→ WHAT TO PRODUCE: When "brown" occurs in a line of the material, copy that line.
·····
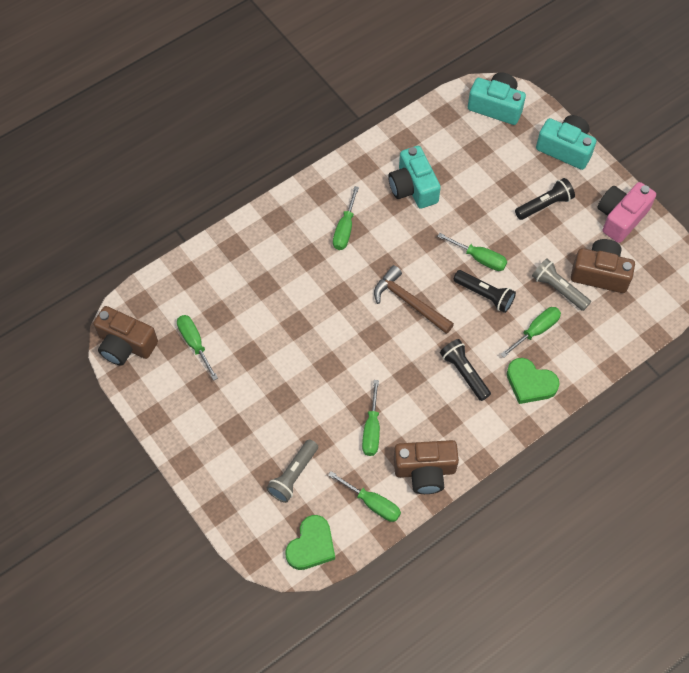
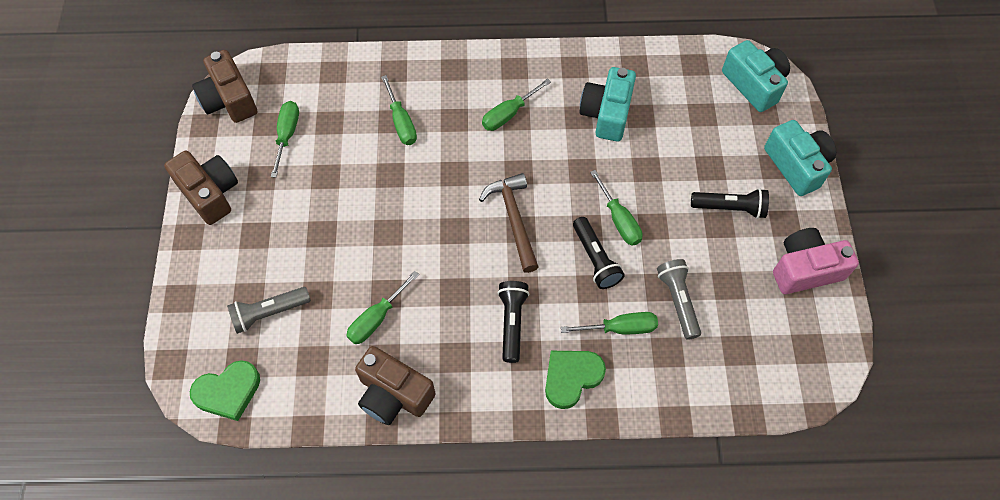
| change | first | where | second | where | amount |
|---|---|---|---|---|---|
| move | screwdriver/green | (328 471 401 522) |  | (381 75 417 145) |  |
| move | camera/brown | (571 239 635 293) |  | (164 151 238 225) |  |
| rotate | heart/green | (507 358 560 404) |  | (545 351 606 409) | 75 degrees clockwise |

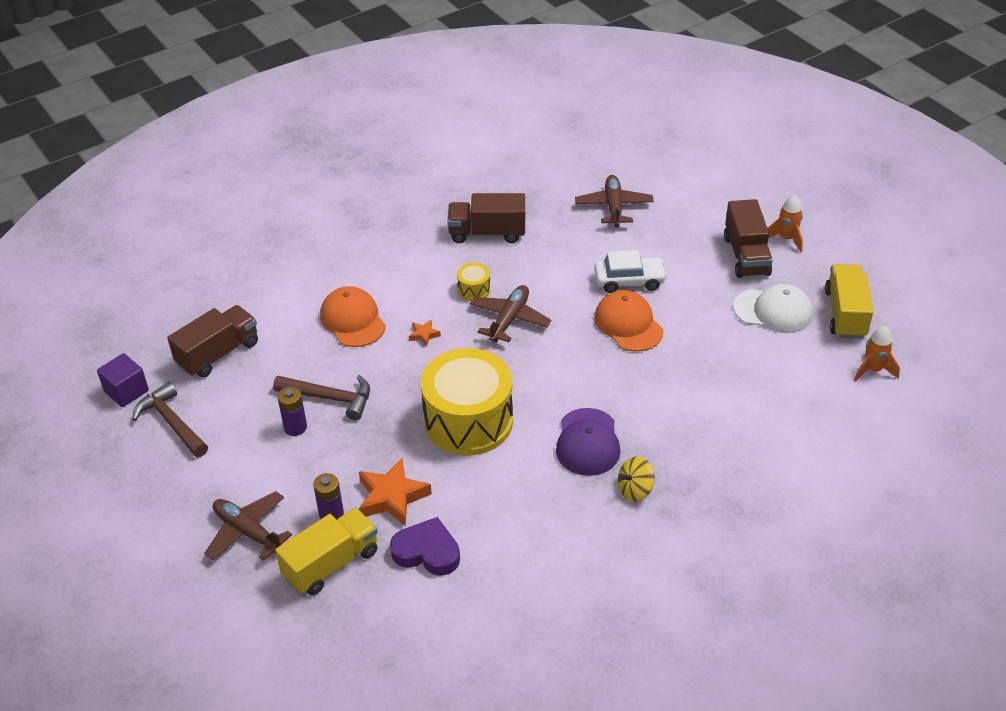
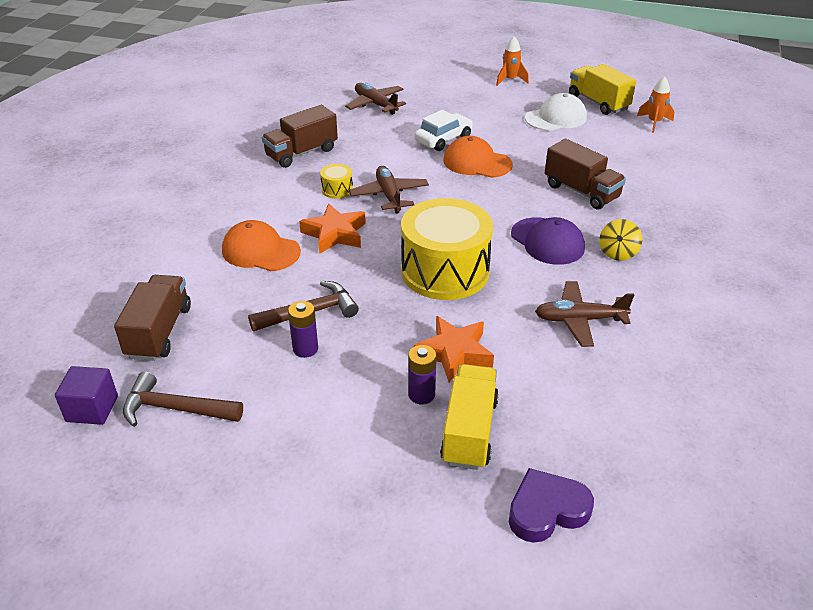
| change | first | where | second | where | amount |
|---|---|---|---|---|---|
| move | plane/brown | (204 491 292 560) |  | (535 281 634 347) |  |
| move | heart/purple | (390 517 460 576) |  | (509 468 594 543) |  |
| move | truck/brown | (724 199 773 278) |  | (545 139 626 210) |  |
| resize | star/orange | (409 320 441 347) |  | (299 203 366 254) | x2.10 |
·····
→ EXERCISE RESULT:
| move | camera/brown | (571 239 635 293) |  | (164 151 238 225) |  |
| move | plane/brown | (204 491 292 560) |  | (535 281 634 347) |  |
| move | truck/brown | (724 199 773 278) |  | (545 139 626 210) |  |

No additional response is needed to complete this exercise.